◆ What the task asks
Retype the records below word for word and omit any image.

◆ Items listed in a dataset
'''

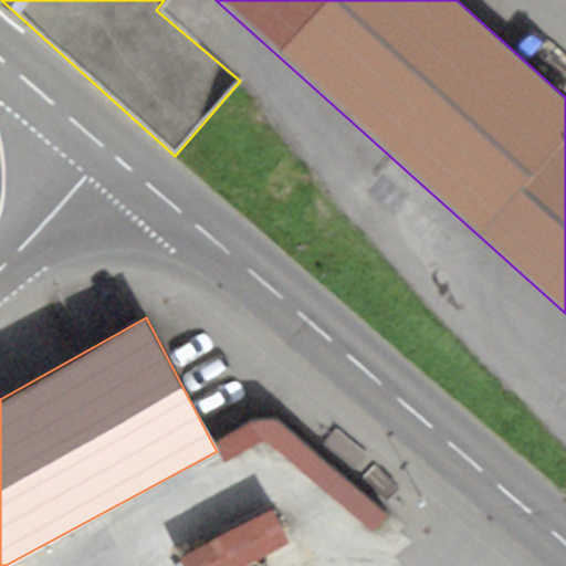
[(250,421),(212,443),(217,451),(223,462),(263,439),(371,533),(388,517),(274,420),(250,421)]
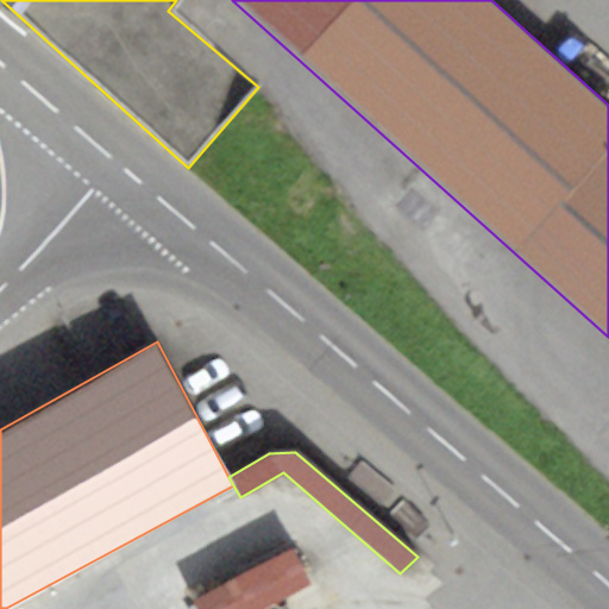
[(292,550),(193,601),(196,608),(265,608),(311,586),(292,550)]
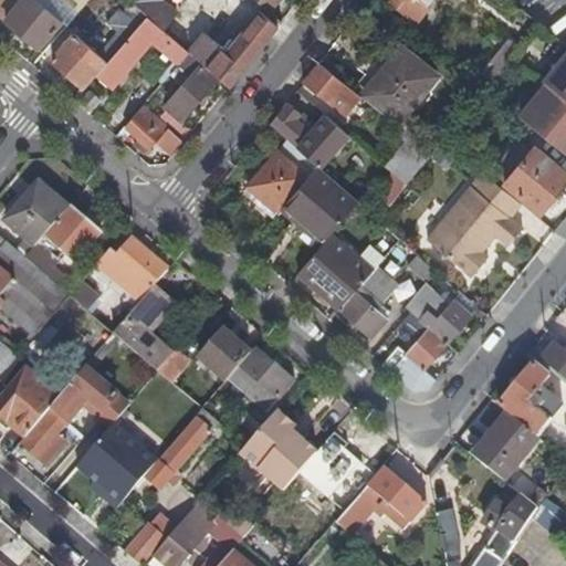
[(13,0),(0,17),(0,18),(39,51),(63,23),(59,19),(65,11),(52,0),(13,0)]
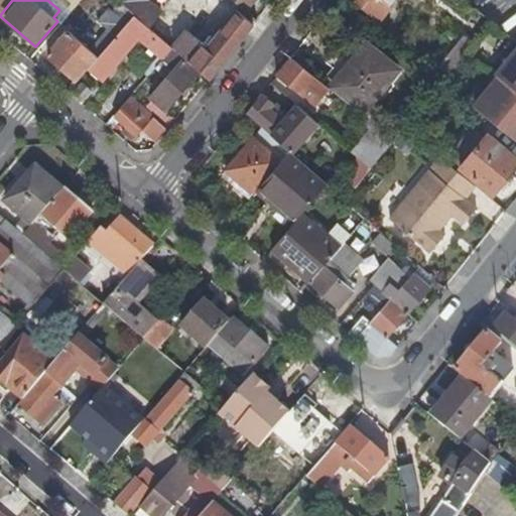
[(0,0),(0,15),(12,0),(0,0)]
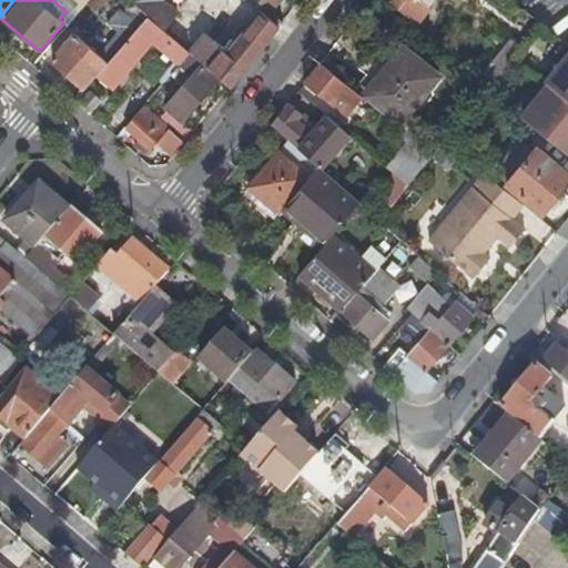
[(52,0),(66,11),(59,19),(63,23),(66,24),(87,0),(52,0)]
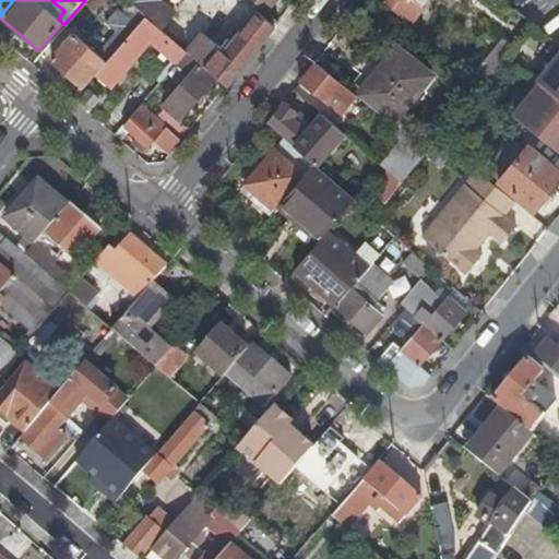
[(128,0),(128,1),(144,15),(163,31),(175,14),(156,0),(128,0)]
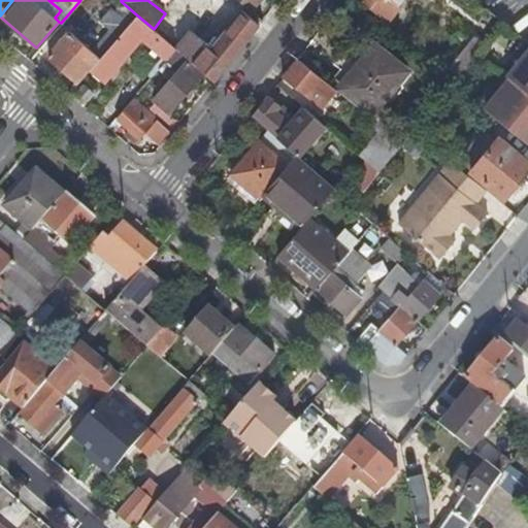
[(236,0),(245,7),(251,11),(260,0),(236,0)]
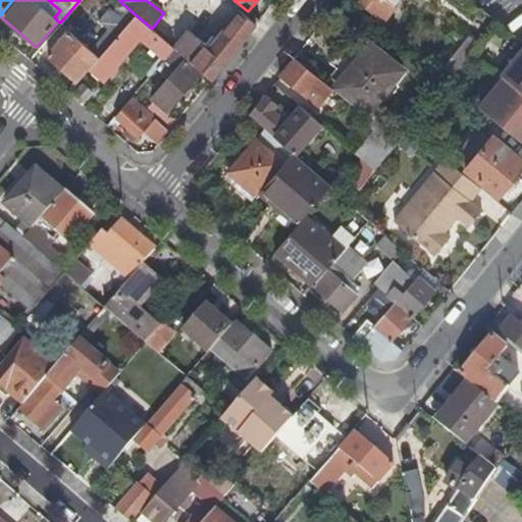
[(357,0),(378,17),(384,18),(395,6),(386,0),(357,0)]
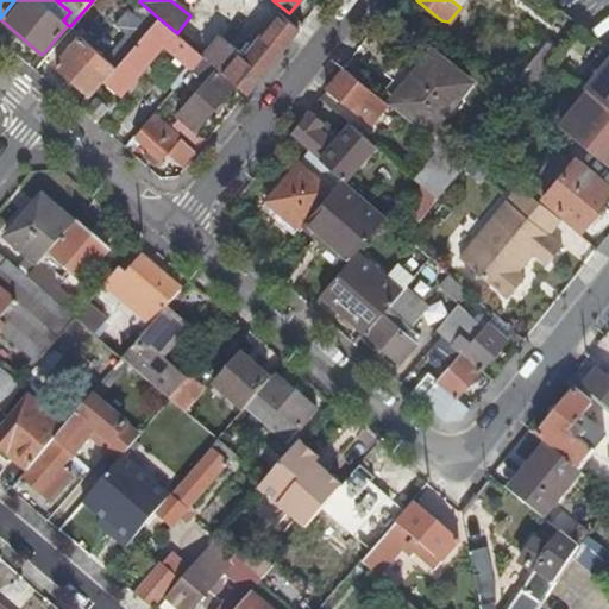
[(120,23),(138,39),(157,17),(139,1),(120,23)]
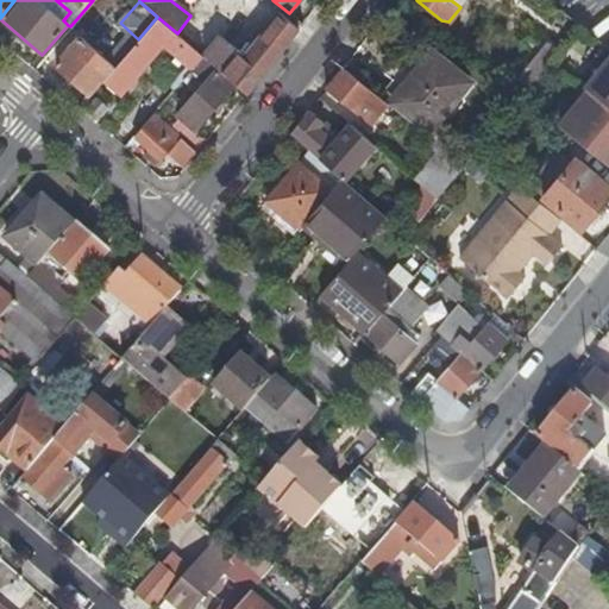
[(219,35),(202,56),(245,93),(301,23),(289,13),(283,8),(244,56),(219,35)]
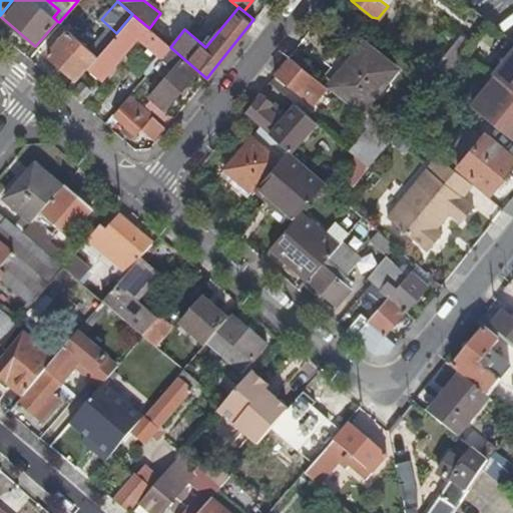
[(137,36),(161,58),(170,47),(149,28),(132,14),(116,33),(87,66),(100,78),(137,36)]
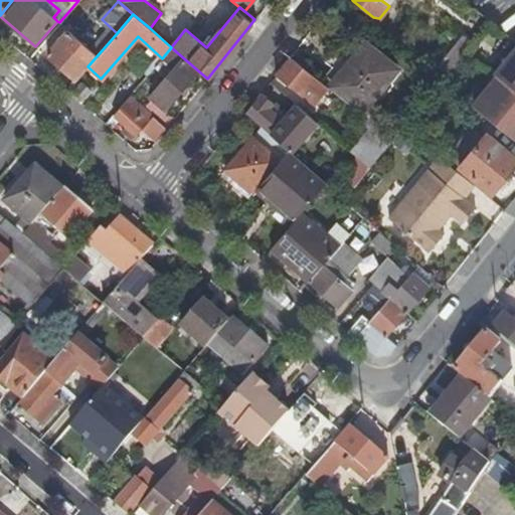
[(74,77),(96,53),(67,30),(46,53),(74,77)]
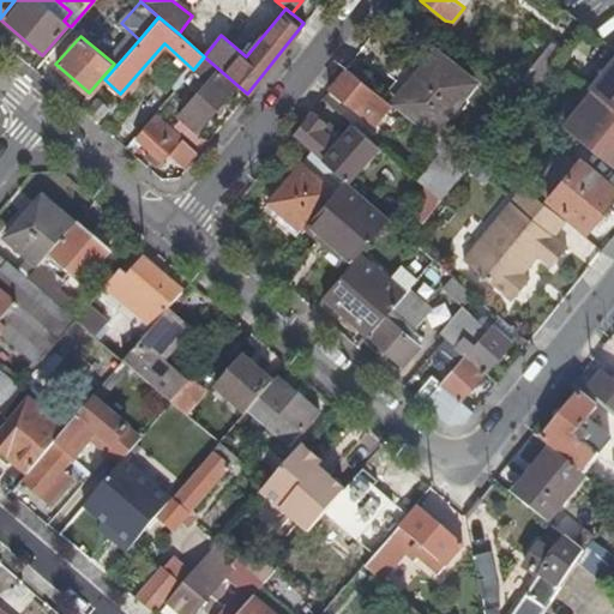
[(552,41),(515,88),(524,96),(551,64),(563,49),(552,41)]
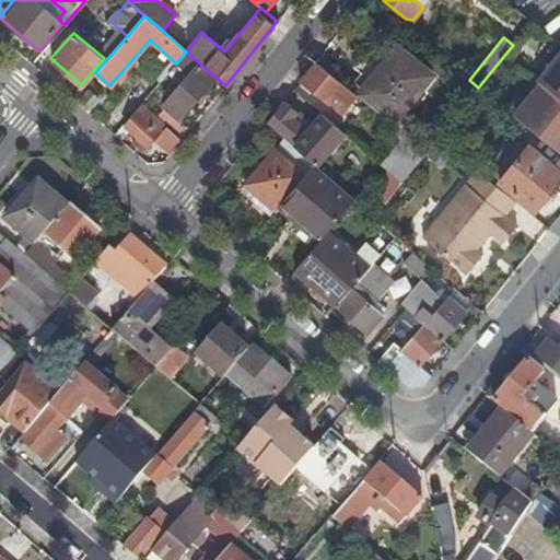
[(380,74),(360,97),(392,124),(431,76),(394,45),(374,70),(380,74)]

'''

◆ Written solution
[(250,421),(212,443),(217,451),(223,462),(263,439),(371,533),(388,517),(274,420),(250,421)]
[(292,550),(193,601),(196,608),(265,608),(311,586),(292,550)]
[(13,0),(0,17),(0,18),(39,51),(63,23),(59,19),(65,11),(52,0),(13,0)]
[(0,0),(0,15),(12,0),(0,0)]
[(52,0),(66,11),(59,19),(63,23),(66,24),(87,0),(52,0)]
[(128,0),(128,1),(144,15),(163,31),(175,14),(156,0),(128,0)]
[(236,0),(245,7),(251,11),(260,0),(236,0)]
[(357,0),(378,17),(384,18),(395,6),(386,0),(357,0)]
[(120,23),(138,39),(157,17),(139,1),(120,23)]
[(219,35),(202,56),(245,93),(301,23),(289,13),(283,8),(244,56),(219,35)]
[(137,36),(161,58),(170,47),(149,28),(132,14),(116,33),(87,66),(100,78),(137,36)]
[(74,77),(96,53),(67,30),(46,53),(74,77)]
[(552,41),(515,88),(524,96),(551,64),(563,49),(552,41)]
[(380,74),(360,97),(392,124),(431,76),(394,45),(374,70),(380,74)]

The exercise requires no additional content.